■ **Work instruction**:
The whole listing below is to be returned without alteration.
[Working data]
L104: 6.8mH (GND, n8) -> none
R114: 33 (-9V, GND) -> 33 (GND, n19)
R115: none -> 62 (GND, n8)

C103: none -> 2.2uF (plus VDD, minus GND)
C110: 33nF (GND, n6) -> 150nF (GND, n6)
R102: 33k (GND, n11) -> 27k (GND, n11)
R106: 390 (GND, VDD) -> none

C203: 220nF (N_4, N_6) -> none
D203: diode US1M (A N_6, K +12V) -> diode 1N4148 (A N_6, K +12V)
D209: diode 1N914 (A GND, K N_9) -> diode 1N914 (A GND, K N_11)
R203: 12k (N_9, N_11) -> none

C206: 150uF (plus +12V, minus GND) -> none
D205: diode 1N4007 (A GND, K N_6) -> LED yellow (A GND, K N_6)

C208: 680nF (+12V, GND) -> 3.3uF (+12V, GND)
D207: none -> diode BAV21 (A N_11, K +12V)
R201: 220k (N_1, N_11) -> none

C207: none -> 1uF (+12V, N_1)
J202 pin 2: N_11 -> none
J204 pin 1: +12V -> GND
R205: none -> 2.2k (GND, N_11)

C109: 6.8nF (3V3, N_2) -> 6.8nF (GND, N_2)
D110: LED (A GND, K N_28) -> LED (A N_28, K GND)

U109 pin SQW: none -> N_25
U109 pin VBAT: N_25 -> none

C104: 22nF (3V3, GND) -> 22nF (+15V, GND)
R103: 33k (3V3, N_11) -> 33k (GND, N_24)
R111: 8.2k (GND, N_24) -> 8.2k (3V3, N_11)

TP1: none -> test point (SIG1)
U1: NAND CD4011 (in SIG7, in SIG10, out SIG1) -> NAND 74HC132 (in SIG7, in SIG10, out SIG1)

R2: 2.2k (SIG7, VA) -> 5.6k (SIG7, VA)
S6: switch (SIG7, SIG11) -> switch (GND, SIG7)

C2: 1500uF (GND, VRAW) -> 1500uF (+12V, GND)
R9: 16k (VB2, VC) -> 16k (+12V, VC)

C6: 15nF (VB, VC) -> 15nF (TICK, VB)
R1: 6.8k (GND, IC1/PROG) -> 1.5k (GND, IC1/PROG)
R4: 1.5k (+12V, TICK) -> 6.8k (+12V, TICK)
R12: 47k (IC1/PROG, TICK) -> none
[/Working data]
■ **Written reply**:
L104: 6.8mH (GND, n8) -> none
R114: 33 (-9V, GND) -> 33 (GND, n19)
R115: none -> 62 (GND, n8)

C103: none -> 2.2uF (plus VDD, minus GND)
C110: 33nF (GND, n6) -> 150nF (GND, n6)
R102: 33k (GND, n11) -> 27k (GND, n11)
R106: 390 (GND, VDD) -> none

C203: 220nF (N_4, N_6) -> none
D203: diode US1M (A N_6, K +12V) -> diode 1N4148 (A N_6, K +12V)
D209: diode 1N914 (A GND, K N_9) -> diode 1N914 (A GND, K N_11)
R203: 12k (N_9, N_11) -> none

C206: 150uF (plus +12V, minus GND) -> none
D205: diode 1N4007 (A GND, K N_6) -> LED yellow (A GND, K N_6)

C208: 680nF (+12V, GND) -> 3.3uF (+12V, GND)
D207: none -> diode BAV21 (A N_11, K +12V)
R201: 220k (N_1, N_11) -> none

C207: none -> 1uF (+12V, N_1)
J202 pin 2: N_11 -> none
J204 pin 1: +12V -> GND
R205: none -> 2.2k (GND, N_11)

C109: 6.8nF (3V3, N_2) -> 6.8nF (GND, N_2)
D110: LED (A GND, K N_28) -> LED (A N_28, K GND)

U109 pin SQW: none -> N_25
U109 pin VBAT: N_25 -> none

C104: 22nF (3V3, GND) -> 22nF (+15V, GND)
R103: 33k (3V3, N_11) -> 33k (GND, N_24)
R111: 8.2k (GND, N_24) -> 8.2k (3V3, N_11)

TP1: none -> test point (SIG1)
U1: NAND CD4011 (in SIG7, in SIG10, out SIG1) -> NAND 74HC132 (in SIG7, in SIG10, out SIG1)

R2: 2.2k (SIG7, VA) -> 5.6k (SIG7, VA)
S6: switch (SIG7, SIG11) -> switch (GND, SIG7)

C2: 1500uF (GND, VRAW) -> 1500uF (+12V, GND)
R9: 16k (VB2, VC) -> 16k (+12V, VC)

C6: 15nF (VB, VC) -> 15nF (TICK, VB)
R1: 6.8k (GND, IC1/PROG) -> 1.5k (GND, IC1/PROG)
R4: 1.5k (+12V, TICK) -> 6.8k (+12V, TICK)
R12: 47k (IC1/PROG, TICK) -> none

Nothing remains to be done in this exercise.